§ EXERCISE DATA:
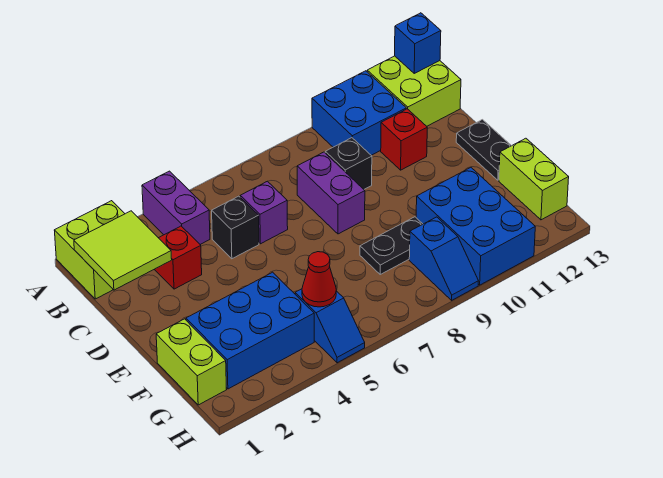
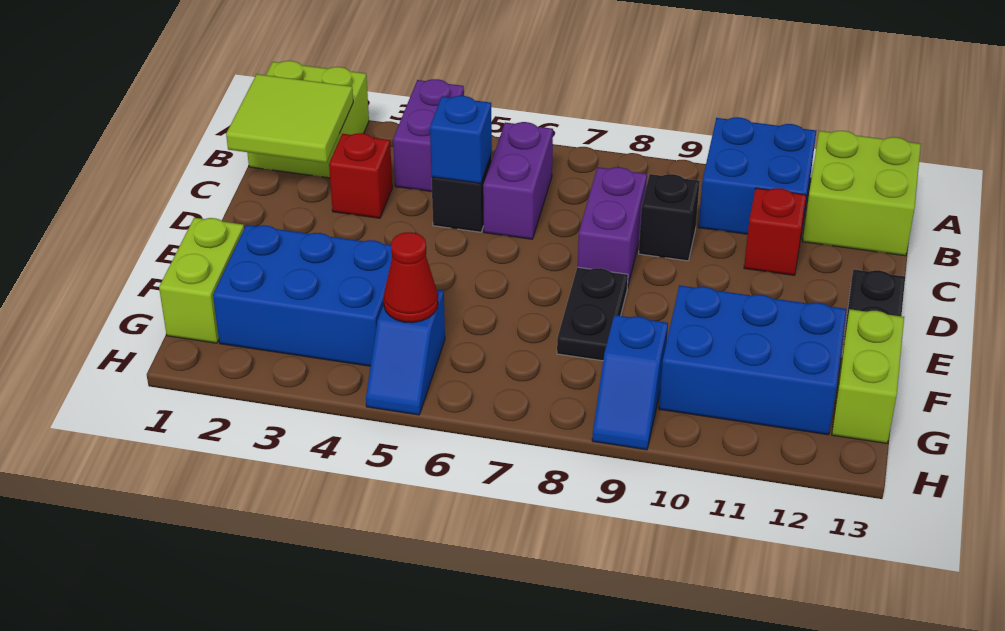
blue brick A13 level 2 -> blue brick C5 level 2
purple brick C6 level 1 -> purple brick B6:C6 level 1
black plate F8:F9 level 1 -> black plate E8:F8 level 1
blue brick F10:H11 level 1 -> blue brick F10:G12 level 1

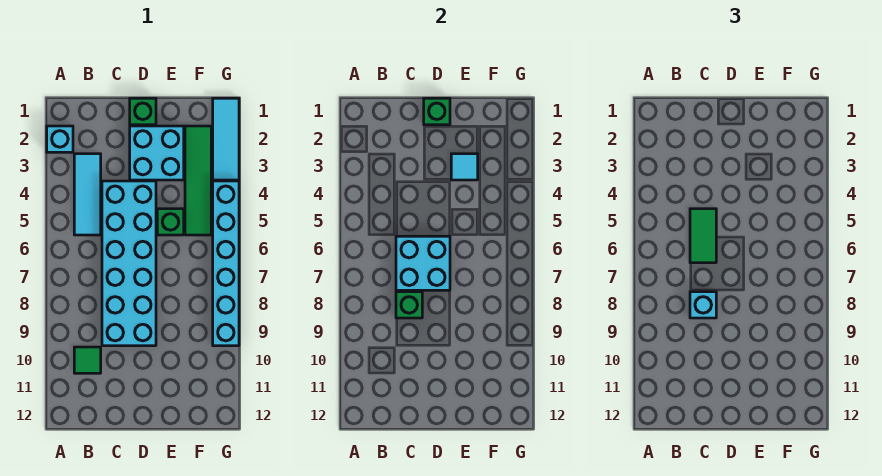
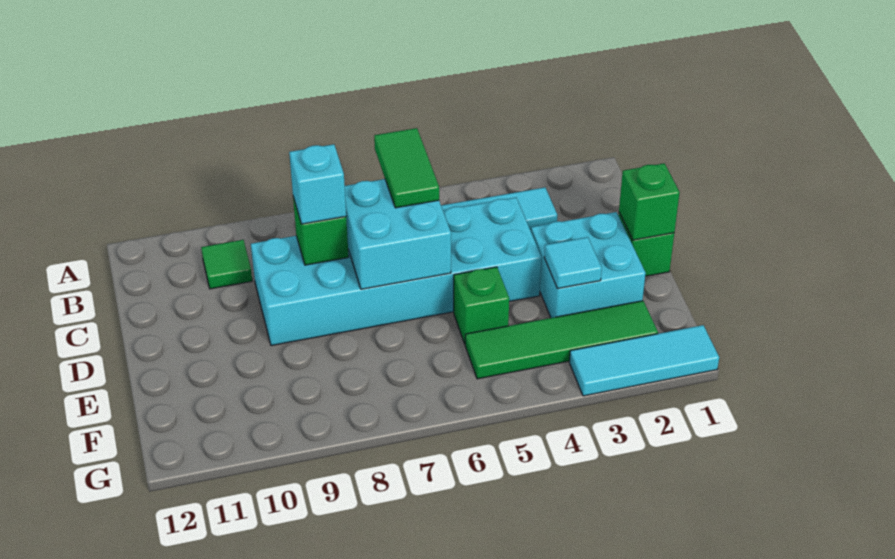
cyan brick A2 level 1 -> none
green tile C5:C6 level 3 -> green tile B6:C6 level 3
cyan brick G4:G9 level 1 -> none

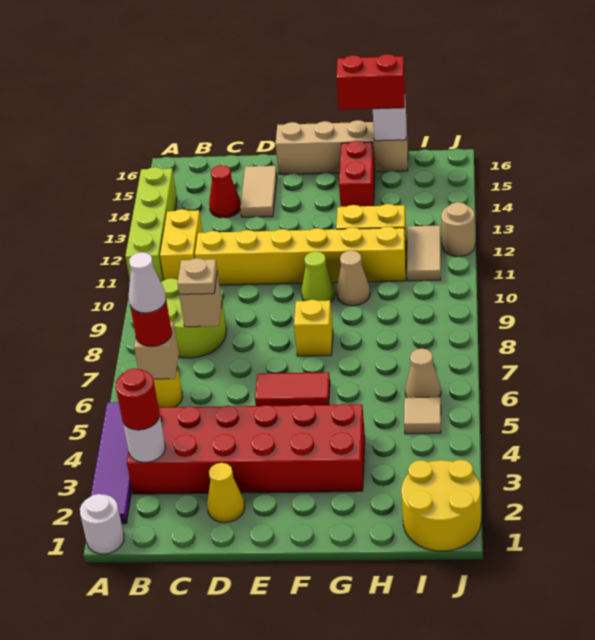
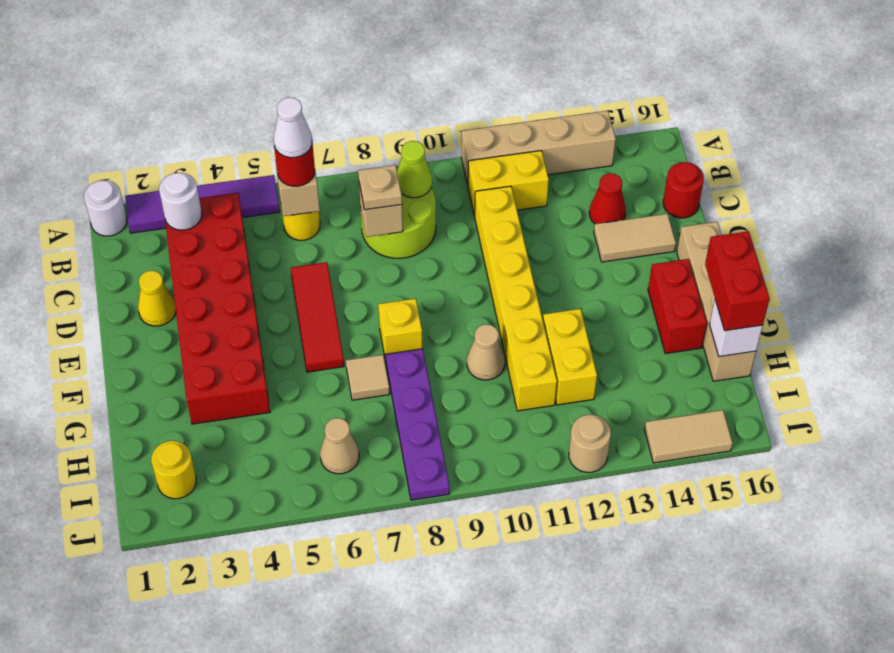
lime brick A11:A14 level 1 -> tan brick A11:A14 level 1
red round brick B3 level 3 -> red round brick C16 level 1
red tile E6:F6 level 1 -> red tile D6:F6 level 1
lime cone F10 level 1 -> lime cone B9 level 2
none -> purple plate G8:J8 level 1
red brick G14:G15 level 1 -> red brick F15:G15 level 1
yellow round brick I1:J2 level 1 -> yellow round brick I2 level 1
tan tile I5 level 1 -> tan tile G7 level 1
tan tile I11:I12 level 1 -> tan tile J14:J15 level 1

§ EXERCISE BRIEF:
Given the data above, transcribe exactly the lines from the one containing "red tile E6:F6" down to the one containing "yellow round brick I1:J2", and no others.

§ THE ANSWER:
red tile E6:F6 level 1 -> red tile D6:F6 level 1
lime cone F10 level 1 -> lime cone B9 level 2
none -> purple plate G8:J8 level 1
red brick G14:G15 level 1 -> red brick F15:G15 level 1
yellow round brick I1:J2 level 1 -> yellow round brick I2 level 1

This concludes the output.